Source records
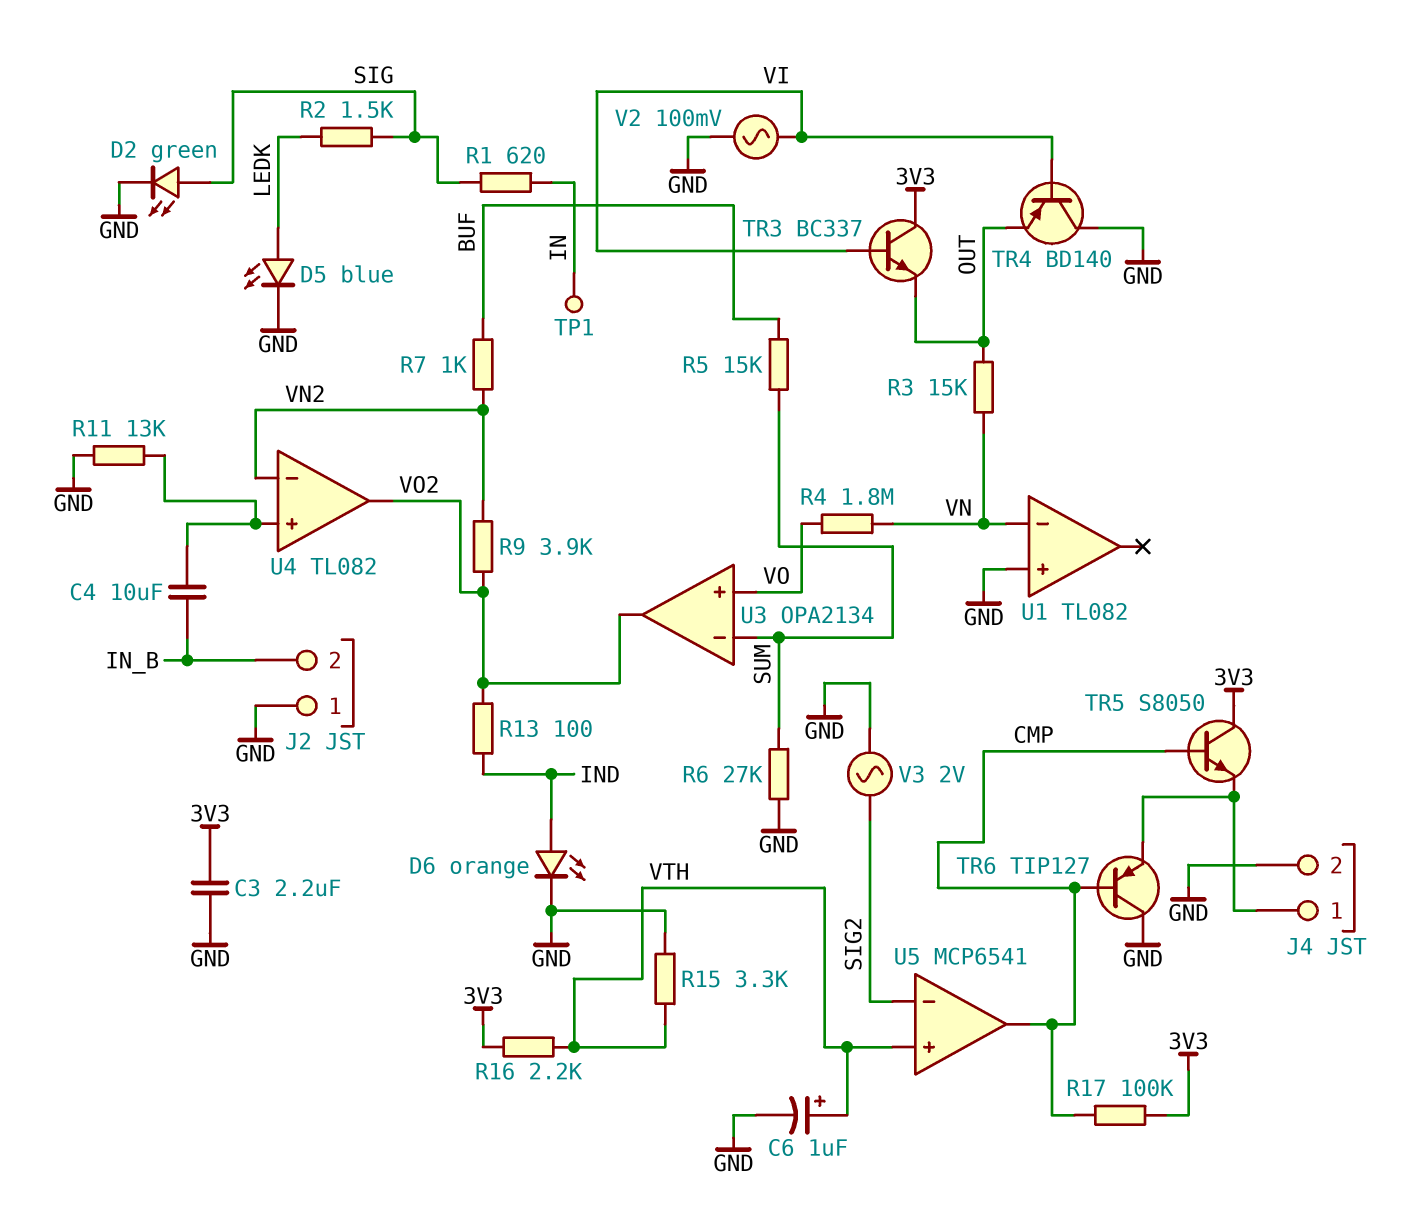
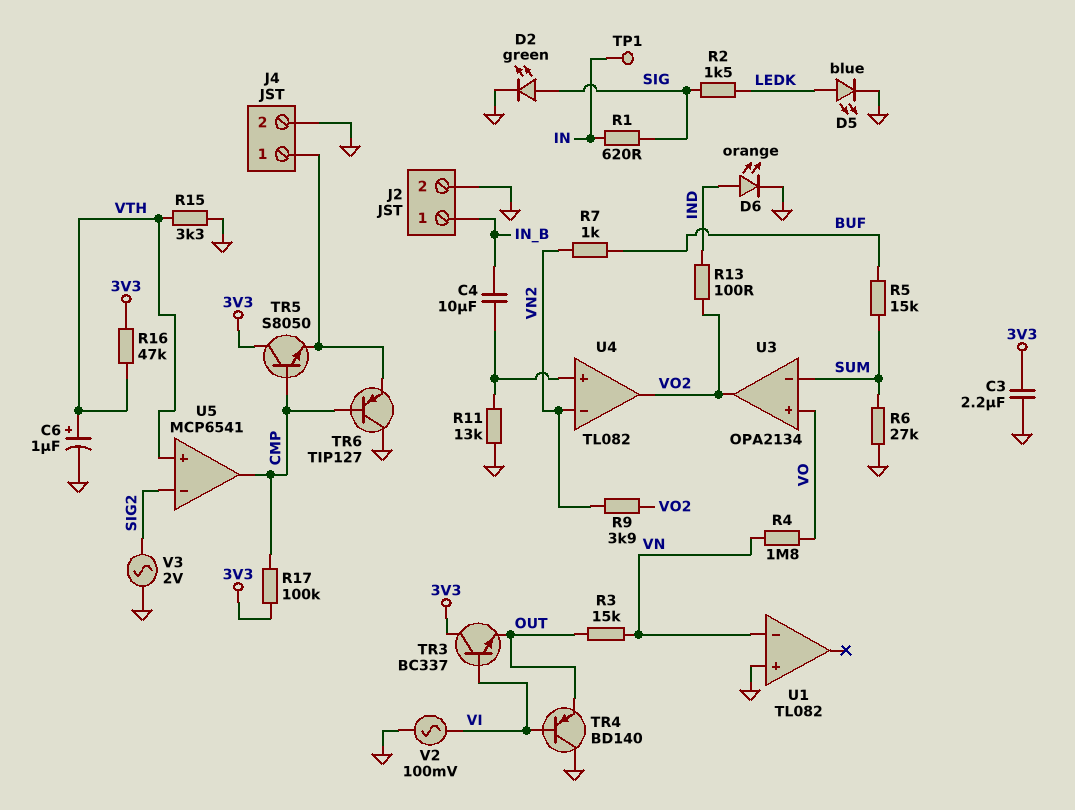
J2 pin 1: GND -> IN_B
J2 pin 2: IN_B -> GND
R16: 2.2k (3V3, VTH) -> 47k (3V3, VTH)

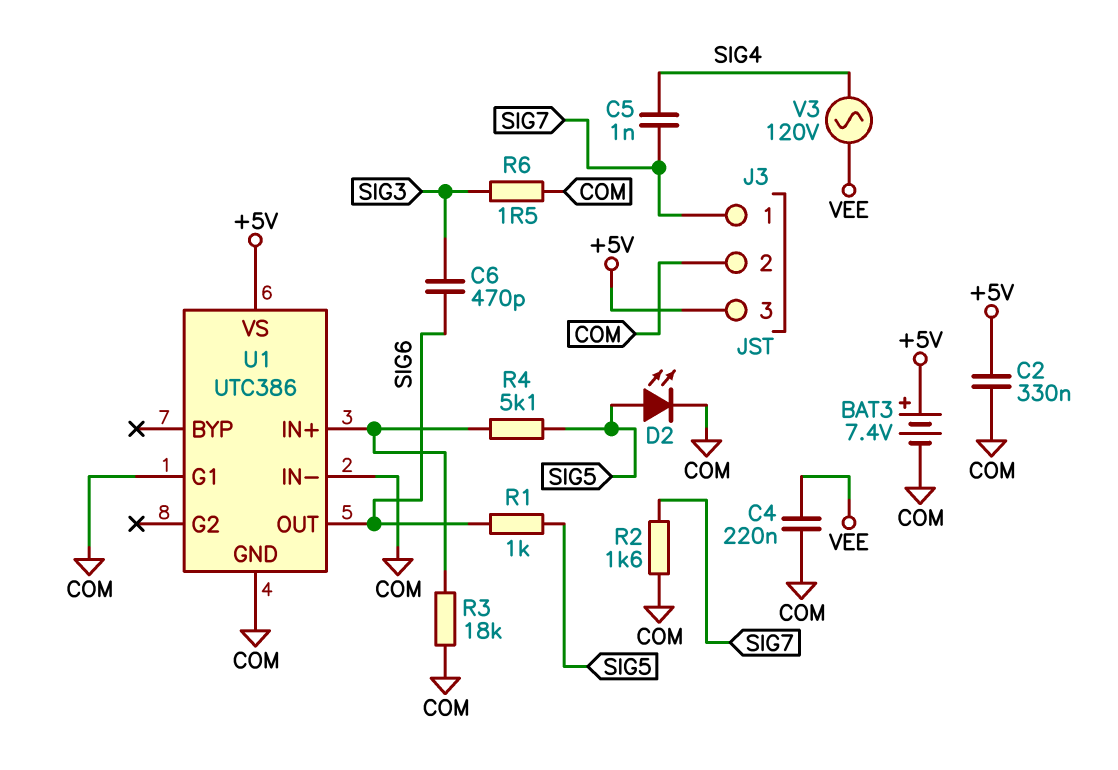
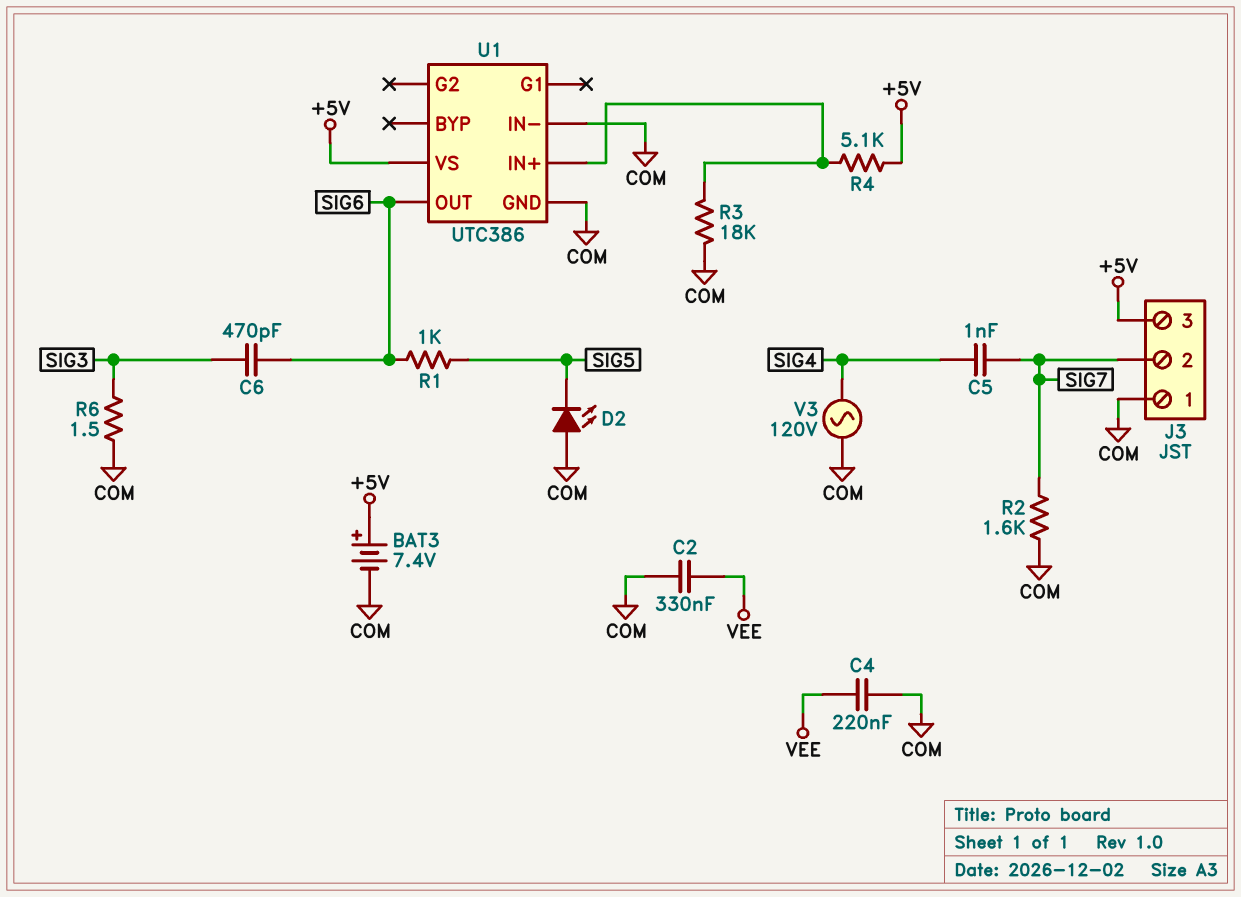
C2: 330nF (+5V, COM) -> 330nF (COM, VEE)
D2: LED (A SIG5, K COM) -> LED (A COM, K SIG5)
J3 pin 1: SIG7 -> COM
J3 pin 2: COM -> SIG7
R4: 5.1k (SIG5, U1/IN+) -> 5.1k (+5V, U1/IN+)
U1 pin G1: COM -> none
V3: AC 120V (SIG4, VEE) -> AC 120V (COM, SIG4)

TASK DIRECTIONS — Retype nothing except the lines from the line holding "C2: 330nF (+5V, COM) -> 330nF (COM, VEE)" through the last line of the entries, both included.

ANSWER TO THIS EXERCISE —
C2: 330nF (+5V, COM) -> 330nF (COM, VEE)
D2: LED (A SIG5, K COM) -> LED (A COM, K SIG5)
J3 pin 1: SIG7 -> COM
J3 pin 2: COM -> SIG7
R4: 5.1k (SIG5, U1/IN+) -> 5.1k (+5V, U1/IN+)
U1 pin G1: COM -> none
V3: AC 120V (SIG4, VEE) -> AC 120V (COM, SIG4)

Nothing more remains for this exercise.